**Data shown:**
-*-

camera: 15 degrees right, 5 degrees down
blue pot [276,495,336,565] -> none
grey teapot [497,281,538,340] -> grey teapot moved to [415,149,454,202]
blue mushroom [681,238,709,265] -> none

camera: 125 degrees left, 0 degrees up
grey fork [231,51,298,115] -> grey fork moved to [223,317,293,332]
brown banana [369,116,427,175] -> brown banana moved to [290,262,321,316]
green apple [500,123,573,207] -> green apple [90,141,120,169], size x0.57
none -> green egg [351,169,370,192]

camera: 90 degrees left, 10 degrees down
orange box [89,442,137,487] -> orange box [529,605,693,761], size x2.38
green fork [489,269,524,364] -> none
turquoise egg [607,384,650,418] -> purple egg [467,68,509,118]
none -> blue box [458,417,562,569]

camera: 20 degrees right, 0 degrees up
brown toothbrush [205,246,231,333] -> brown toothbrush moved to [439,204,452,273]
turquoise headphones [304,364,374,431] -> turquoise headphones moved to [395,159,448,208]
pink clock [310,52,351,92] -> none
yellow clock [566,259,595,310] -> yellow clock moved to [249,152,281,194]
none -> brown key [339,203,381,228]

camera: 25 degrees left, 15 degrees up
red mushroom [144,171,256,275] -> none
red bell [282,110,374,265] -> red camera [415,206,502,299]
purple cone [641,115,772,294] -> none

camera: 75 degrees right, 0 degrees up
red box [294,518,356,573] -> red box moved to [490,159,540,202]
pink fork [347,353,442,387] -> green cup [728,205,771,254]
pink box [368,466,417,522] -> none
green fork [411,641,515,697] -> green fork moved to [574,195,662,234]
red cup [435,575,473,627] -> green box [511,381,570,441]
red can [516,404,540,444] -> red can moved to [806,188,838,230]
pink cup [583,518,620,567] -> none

-*-

**About this exercise:**
Whenever the word "down" appears in a line of the listing, report that line.

**Your response:**
camera: 15 degrees right, 5 degrees down
camera: 90 degrees left, 10 degrees down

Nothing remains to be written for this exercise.